┌──

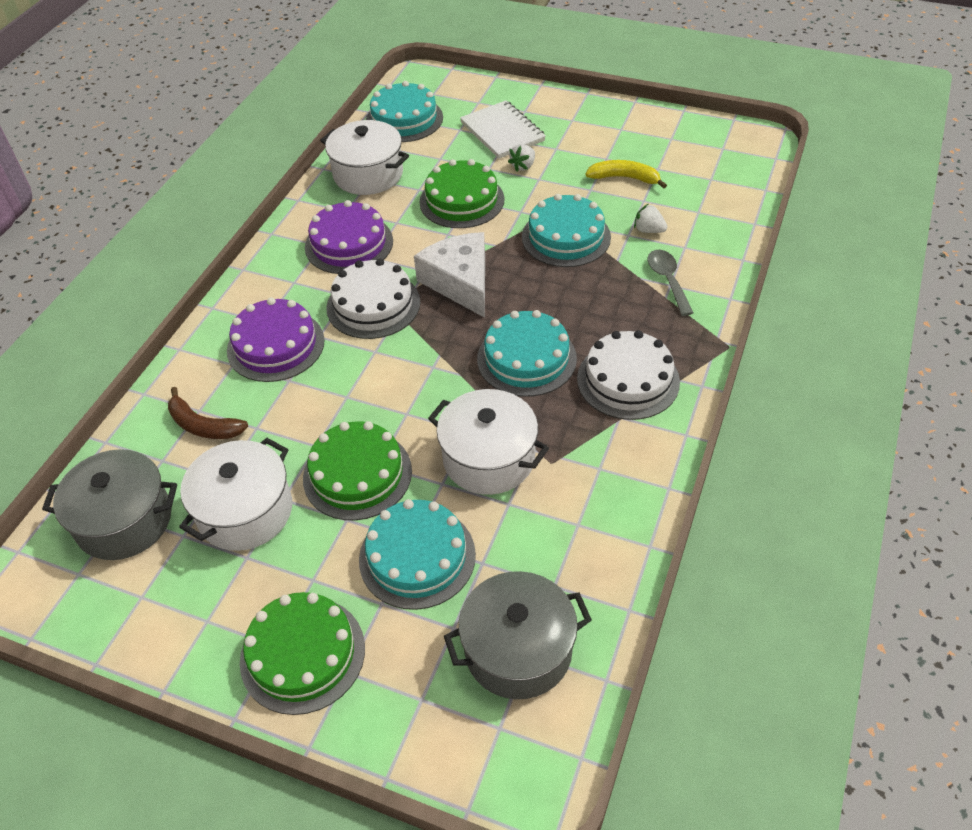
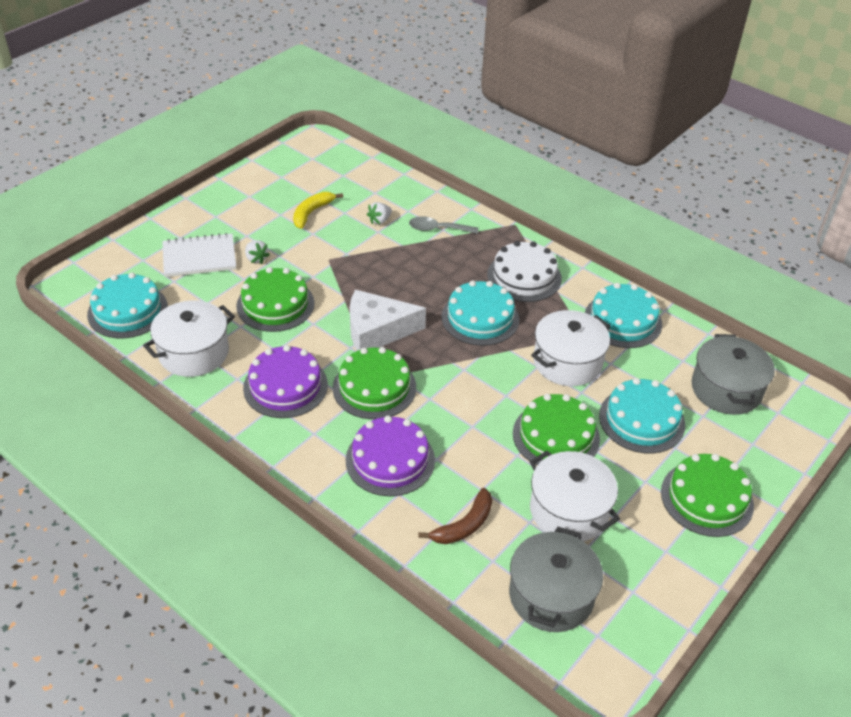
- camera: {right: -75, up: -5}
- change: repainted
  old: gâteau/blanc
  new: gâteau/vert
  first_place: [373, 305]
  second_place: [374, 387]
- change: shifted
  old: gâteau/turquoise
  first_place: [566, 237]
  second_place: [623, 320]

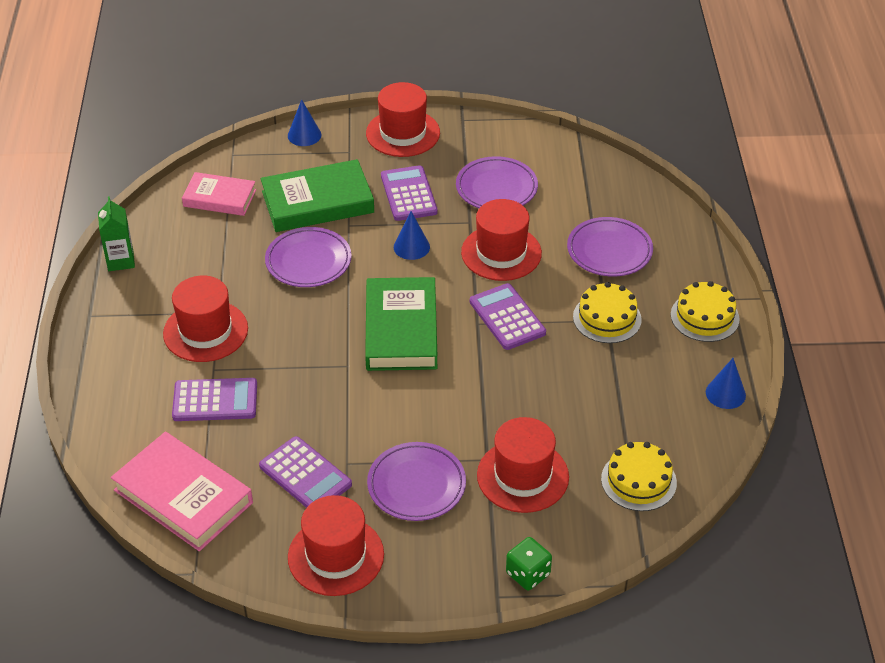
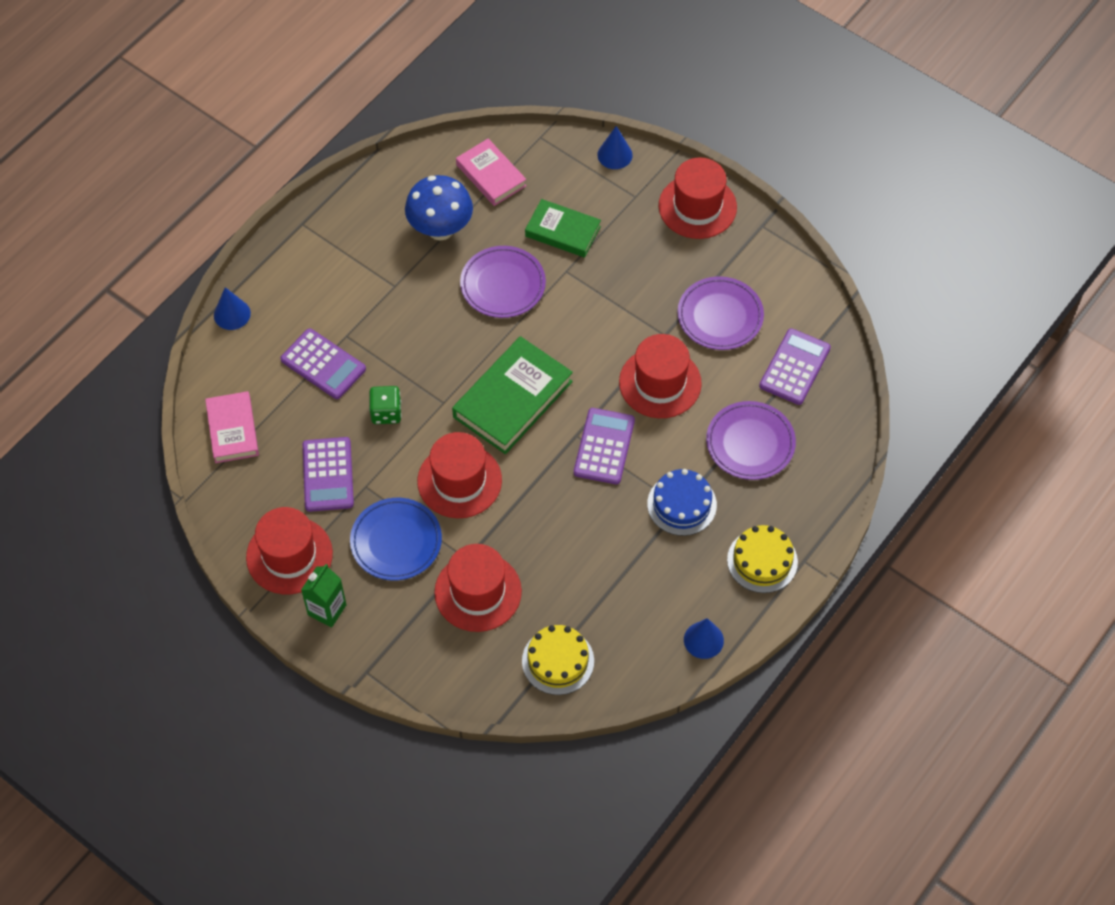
- camera: {right: 40, up: 15}
- change: shifted
  old: brique de lait/vert
  first_place: [120, 261]
  second_place: [327, 610]
- change: scaled
  old: livre/rose
  first_place: [183, 496]
  second_place: [232, 430]
  factor: 0.64
- change: shifted
  old: chapeau/rouge
  first_place: [205, 331]
  second_place: [459, 481]
- change: scaled
  old: livre/vert
  first_place: [317, 202]
  second_place: [563, 231]
  factor: 0.64
- change: repainted
  old: assiette/violet
  new: assiette/bleu
  first_place: [416, 485]
  second_place: [396, 541]
- change: shifted
  old: calculatrice/violet
  first_place: [408, 194]
  second_place: [794, 367]
- change: shifted
  old: cône/bleu
  first_place: [411, 247]
  second_place: [232, 314]
- change: shifted
  old: dé/vert
  first_place: [528, 574]
  second_place: [386, 412]
- change: repainted
  old: gâteau/jaune
  new: gâteau/bleu
  first_place: [607, 318]
  second_place: [682, 504]
- change: new
  new: champignon/bleu
  second_place: [440, 229]

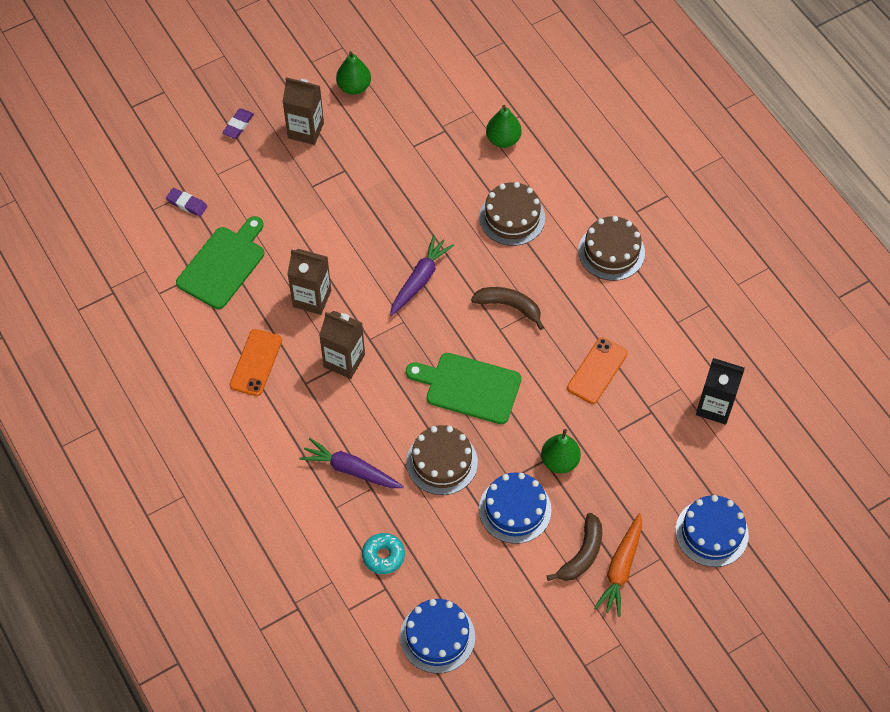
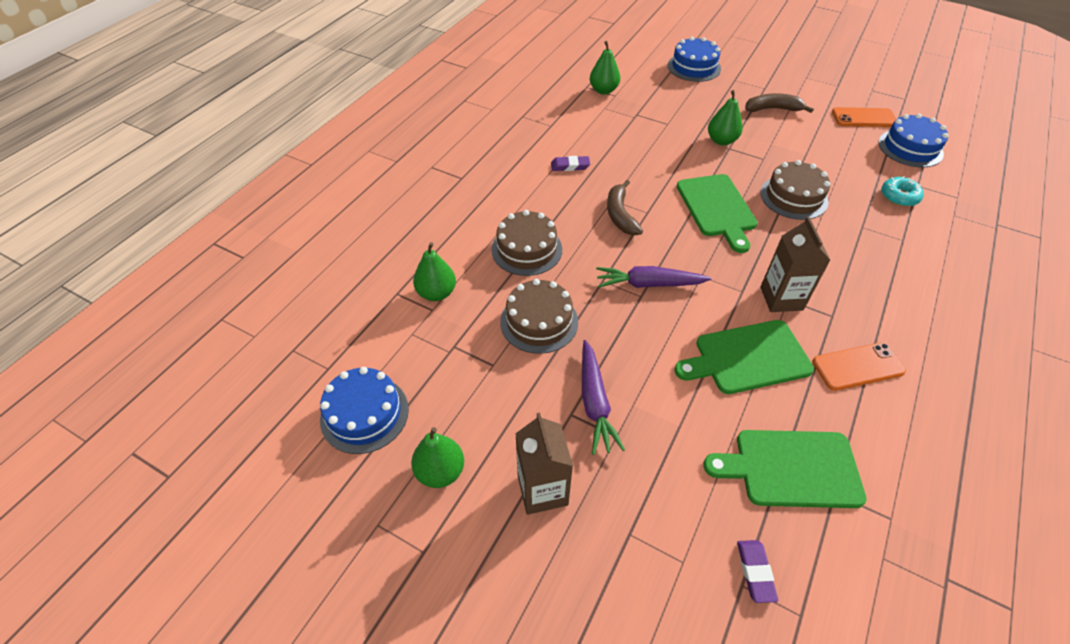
- camera: {right: -120, up: -10}
- change: shifted
  old: gomme/violet
  first_place: [238, 125]
  second_place: [570, 166]
- change: swapped
  old: brique de lait/marron
  new: planche à découper/vert
  first_place: [312, 298]
  second_place: [747, 358]
- change: shifted
  old: carotte/violet
  first_place: [351, 470]
  second_place: [595, 402]
- change: shifted
  old: gâteau/bleu
  first_place: [515, 509]
  second_place: [364, 414]
- change: shifted
  old: téléphone/orange
  first_place: [597, 371]
  second_place: [864, 118]
- change: shifted
  old: gâteau/marron
  first_place: [611, 252]
  second_place: [539, 321]
- change: gone
  old: carotte/orange
  first_place: [621, 569]
- change: swapped
  old: brique de lait/noir
  new: poire/vert
  first_place: [714, 406]
  second_place: [603, 90]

└──

» **EXERCISE GOAL**: Your copy of the listing should match it exactly, apart from the pictures, which are left out.

» **FINAL ANSWER**:
- camera: {right: -75, up: -5}
- change: repainted
  old: gâteau/blanc
  new: gâteau/vert
  first_place: [373, 305]
  second_place: [374, 387]
- change: shifted
  old: gâteau/turquoise
  first_place: [566, 237]
  second_place: [623, 320]

- camera: {right: 40, up: 15}
- change: shifted
  old: brique de lait/vert
  first_place: [120, 261]
  second_place: [327, 610]
- change: scaled
  old: livre/rose
  first_place: [183, 496]
  second_place: [232, 430]
  factor: 0.64
- change: shifted
  old: chapeau/rouge
  first_place: [205, 331]
  second_place: [459, 481]
- change: scaled
  old: livre/vert
  first_place: [317, 202]
  second_place: [563, 231]
  factor: 0.64
- change: repainted
  old: assiette/violet
  new: assiette/bleu
  first_place: [416, 485]
  second_place: [396, 541]
- change: shifted
  old: calculatrice/violet
  first_place: [408, 194]
  second_place: [794, 367]
- change: shifted
  old: cône/bleu
  first_place: [411, 247]
  second_place: [232, 314]
- change: shifted
  old: dé/vert
  first_place: [528, 574]
  second_place: [386, 412]
- change: repainted
  old: gâteau/jaune
  new: gâteau/bleu
  first_place: [607, 318]
  second_place: [682, 504]
- change: new
  new: champignon/bleu
  second_place: [440, 229]

- camera: {right: -120, up: -10}
- change: shifted
  old: gomme/violet
  first_place: [238, 125]
  second_place: [570, 166]
- change: swapped
  old: brique de lait/marron
  new: planche à découper/vert
  first_place: [312, 298]
  second_place: [747, 358]
- change: shifted
  old: carotte/violet
  first_place: [351, 470]
  second_place: [595, 402]
- change: shifted
  old: gâteau/bleu
  first_place: [515, 509]
  second_place: [364, 414]
- change: shifted
  old: téléphone/orange
  first_place: [597, 371]
  second_place: [864, 118]
- change: shifted
  old: gâteau/marron
  first_place: [611, 252]
  second_place: [539, 321]
- change: gone
  old: carotte/orange
  first_place: [621, 569]
- change: swapped
  old: brique de lait/noir
  new: poire/vert
  first_place: [714, 406]
  second_place: [603, 90]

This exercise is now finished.